Spatial reasoning data:
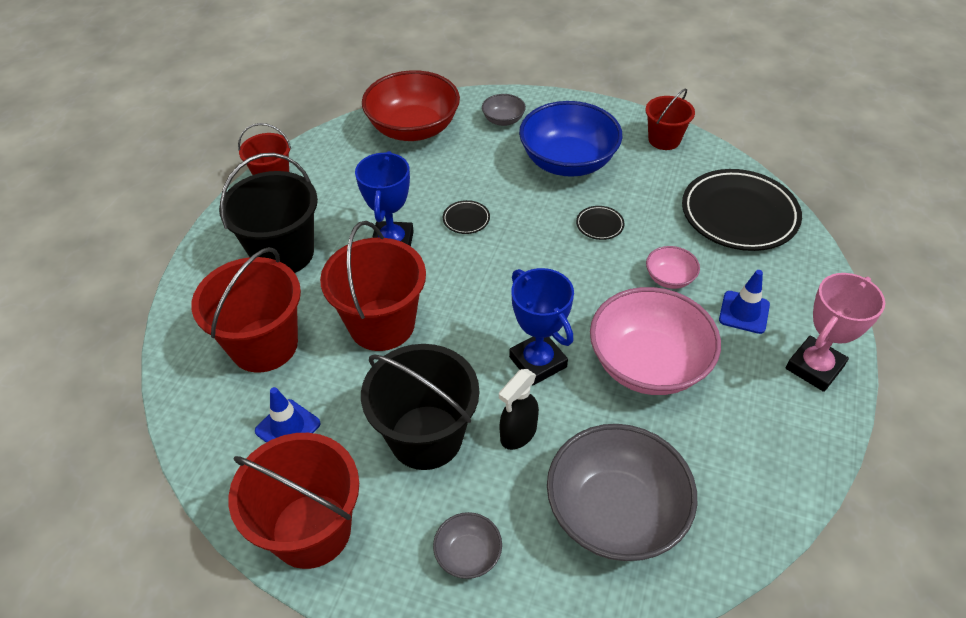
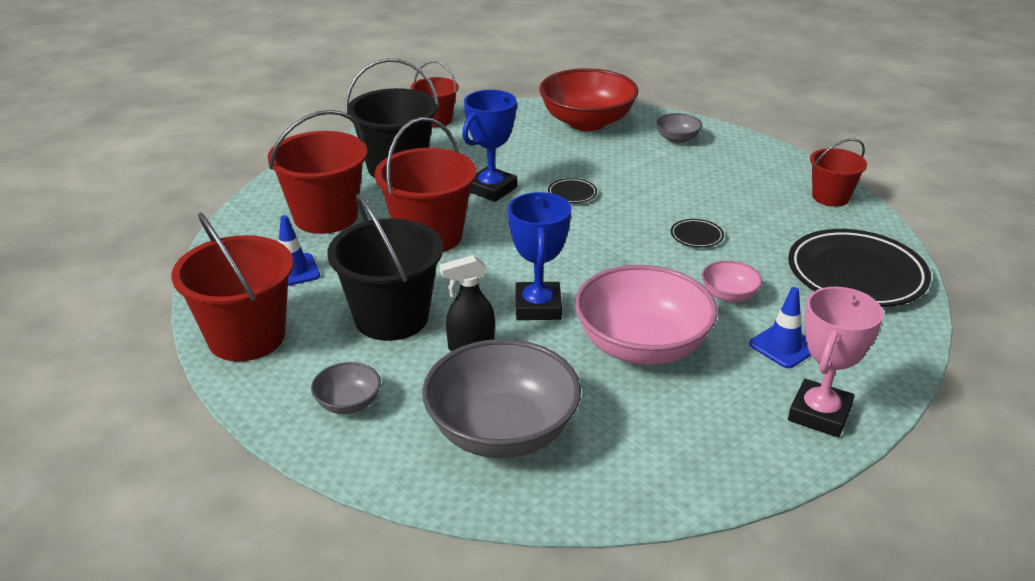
camera: 30 degrees right, 15 degrees down
blue bowl [519,101,622,177] -> none
pink trophy [786,273,885,392] -> pink trophy turned 45 degrees counterclockwise [788,287,883,437]

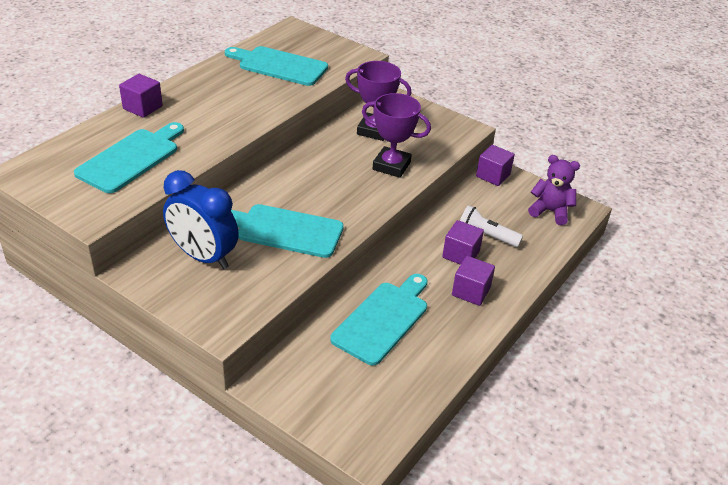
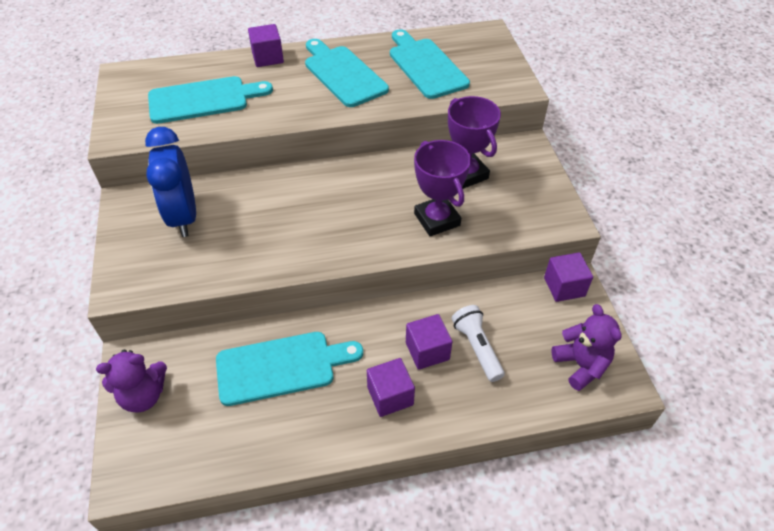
camera: 45 degrees right, 10 degrees up
turquoise cutting board [231,204,344,258] -> turquoise cutting board moved to [305,39,389,107]
none -> purple teddy bear [96,350,167,413]

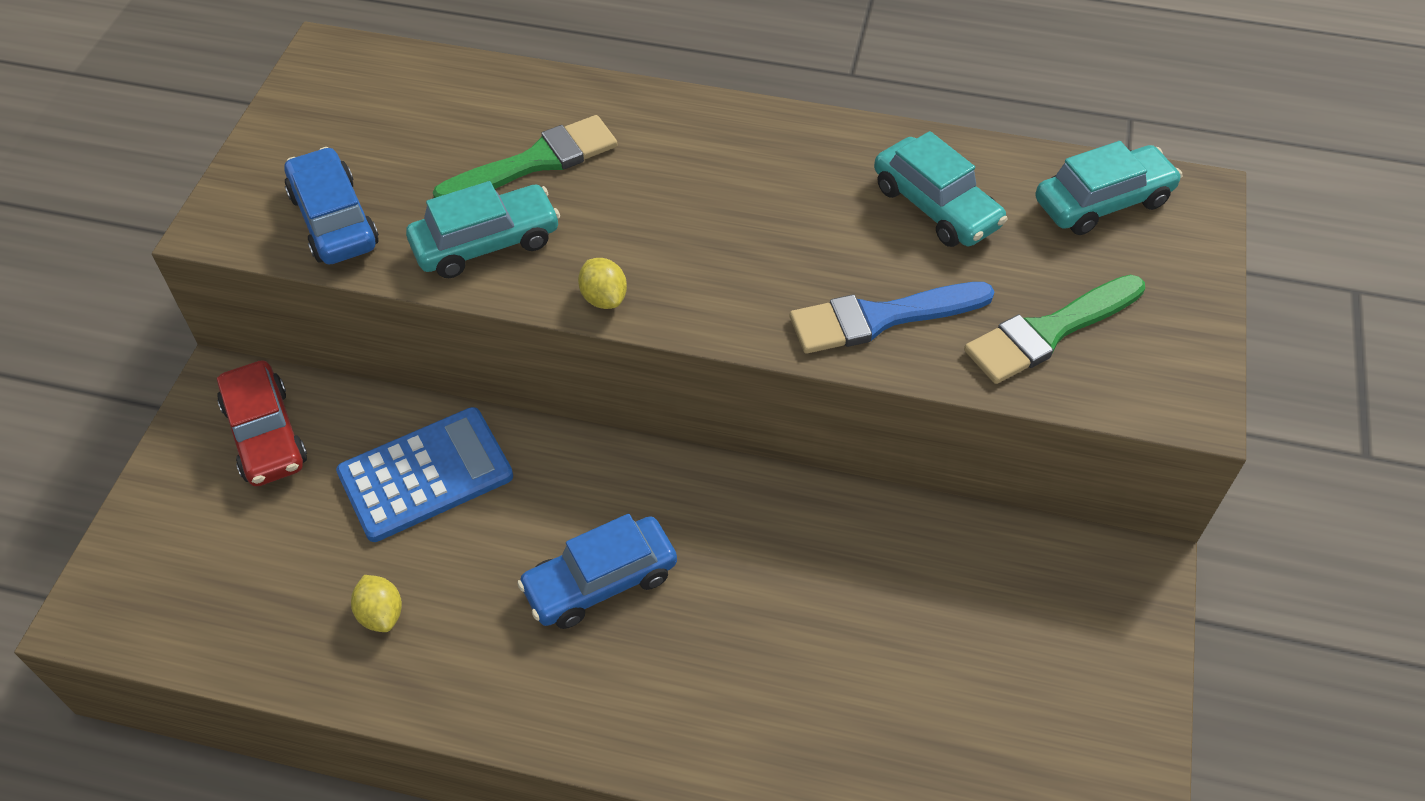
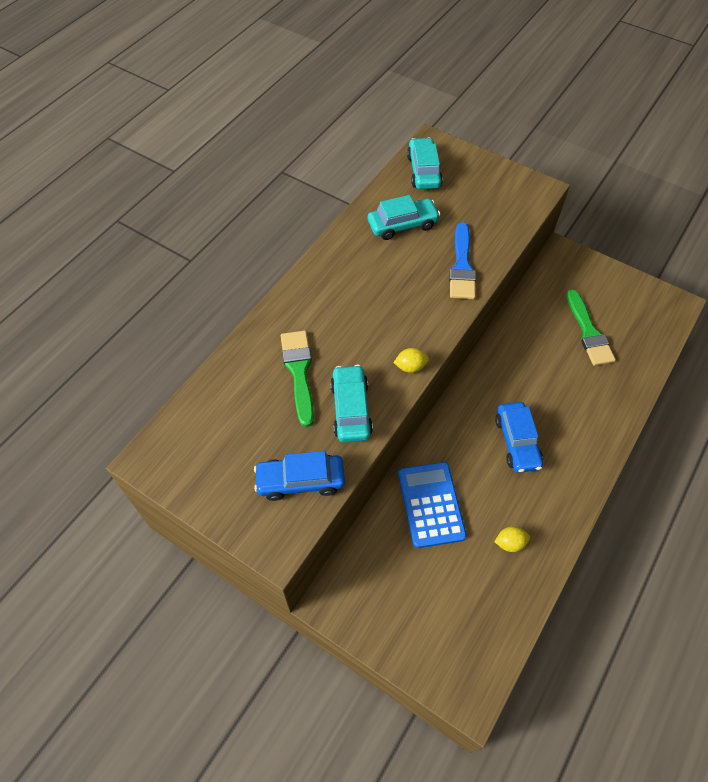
camera: 70 degrees left, 5 degrees up
red car [217,360,307,486] -> none
green brush [964,275,1145,384] -> green brush moved to [566,289,616,366]

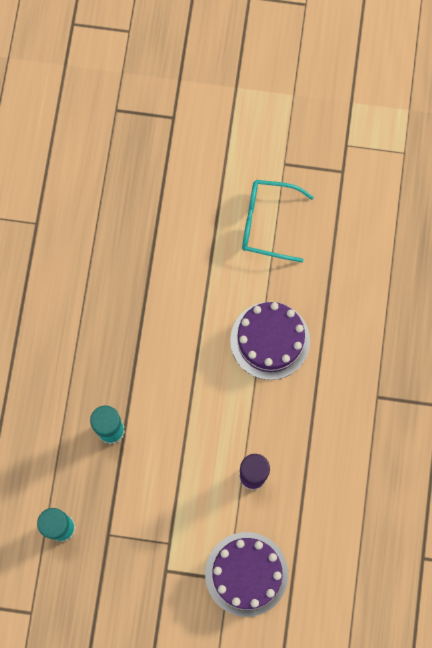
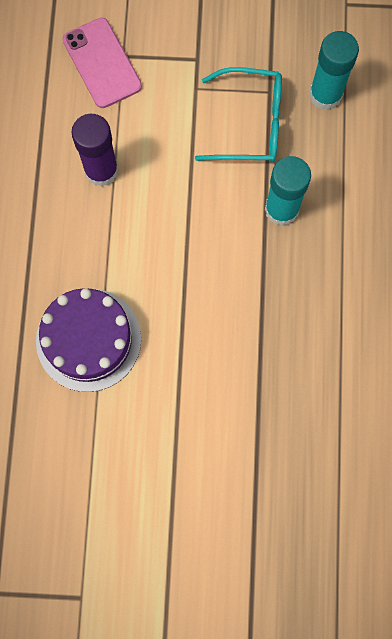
camera: 175 degrees right, 0 degrees up
purple cake [205,532,288,617] -> pink phone [63,18,142,108]
turquoise glasses [242,180,314,262] -> turquoise glasses moved to [195,67,282,162]

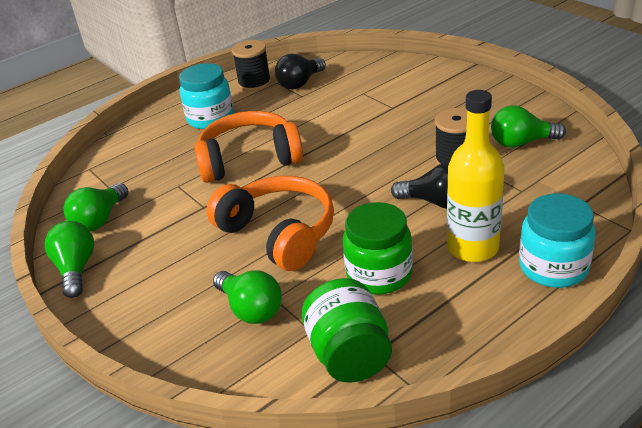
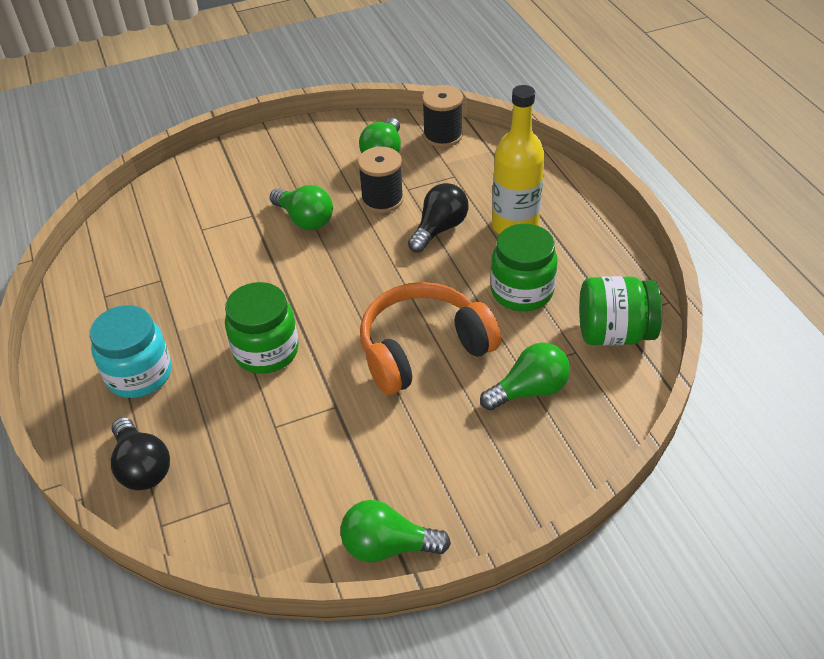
camera: 75 degrees left, 10 degrees up
green light bulb [63,183,128,231] -> green light bulb moved to [270,185,333,230]
orange headphones [194,111,303,183] -> green jar [225,282,299,374]
black spool [232,40,271,91] -> black spool moved to [422,85,463,148]
black light bulb [275,53,326,90] -> black light bulb moved to [111,417,170,490]
turquoise jar [519,193,596,288] -> none

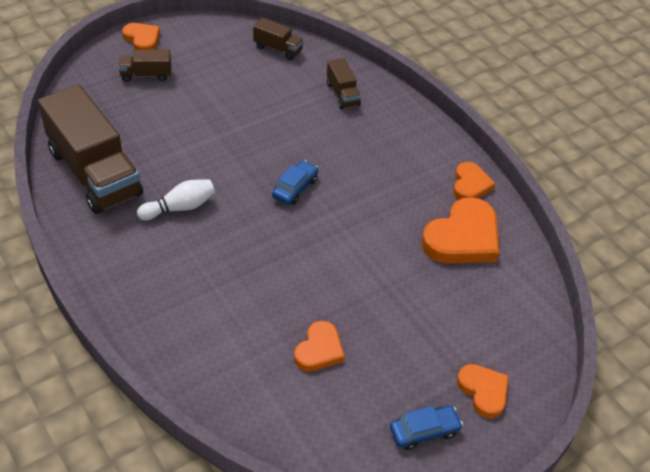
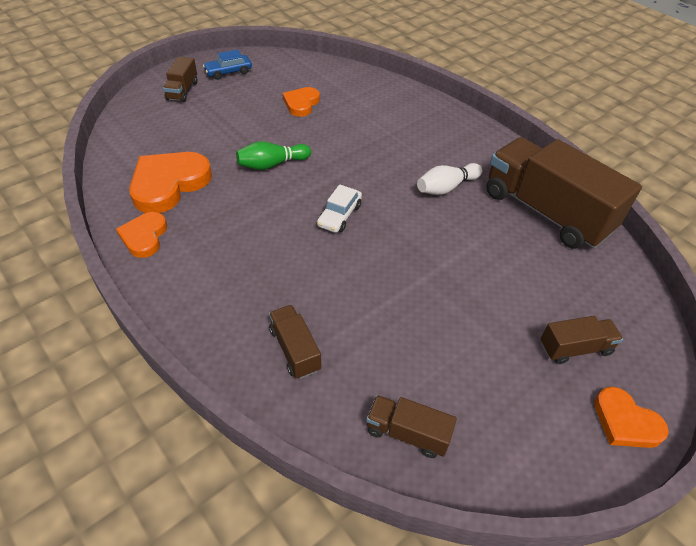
camera: 175 degrees right, 0 degrees up
blue car [272,160,318,205] -> white car [317,184,362,233]
orange heart [457,364,509,418] -> brown truck [163,57,198,102]
none -> green bowling pin [236,141,311,170]

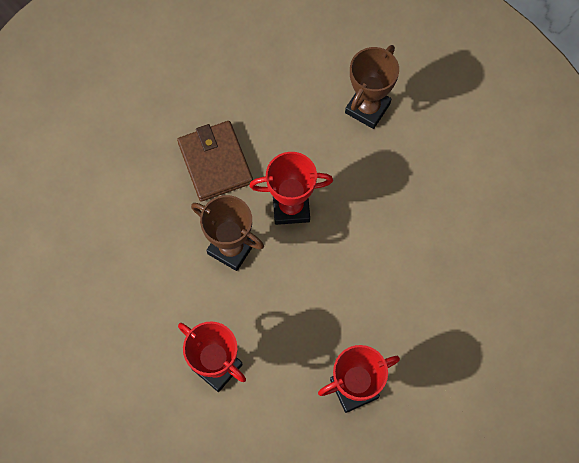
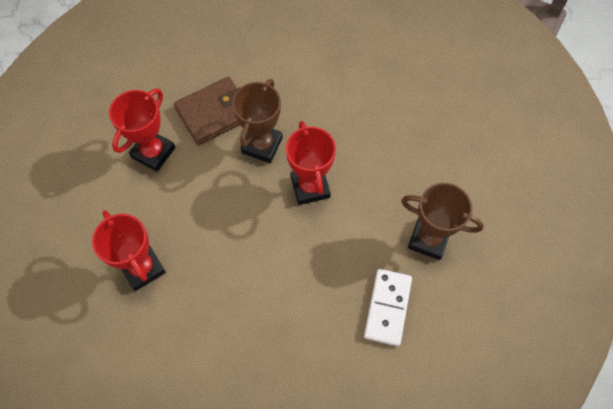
camera: 80 degrees right, 5 degrees down
brown wallet [177,121,253,202] -> brown wallet moved to [174,77,240,145]
none -> white domino [364,269,412,346]

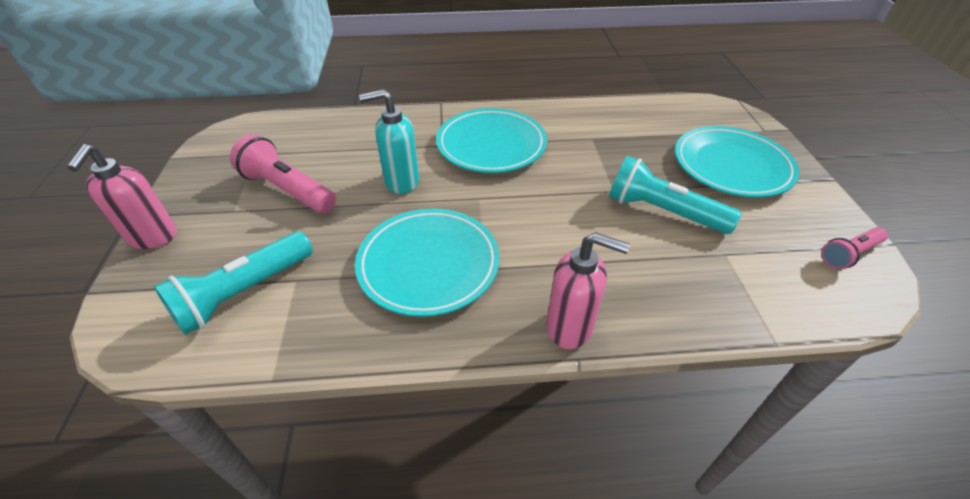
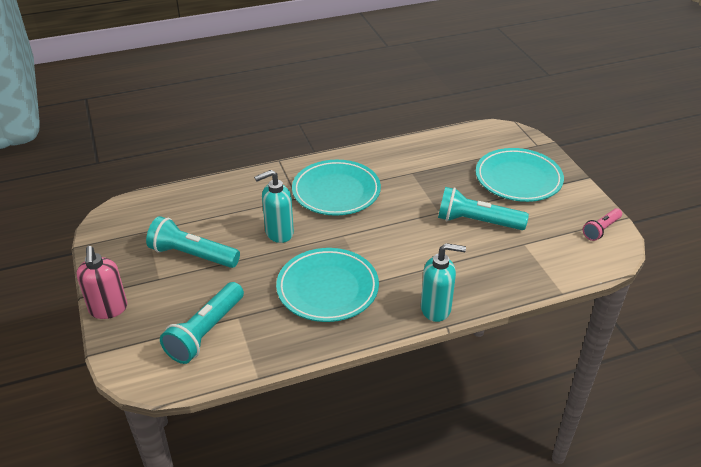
camera: 15 degrees left, 5 degrees down
pink flashlight [230,134,336,213] -> turquoise flashlight [146,216,240,268]
pink soap dispenser [546,232,630,349] -> turquoise soap dispenser [421,243,466,322]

— Your assignment —
The reply must be a number and nothing more: the count of lines above that contain the word "camera".

— Answer for this exercise —
8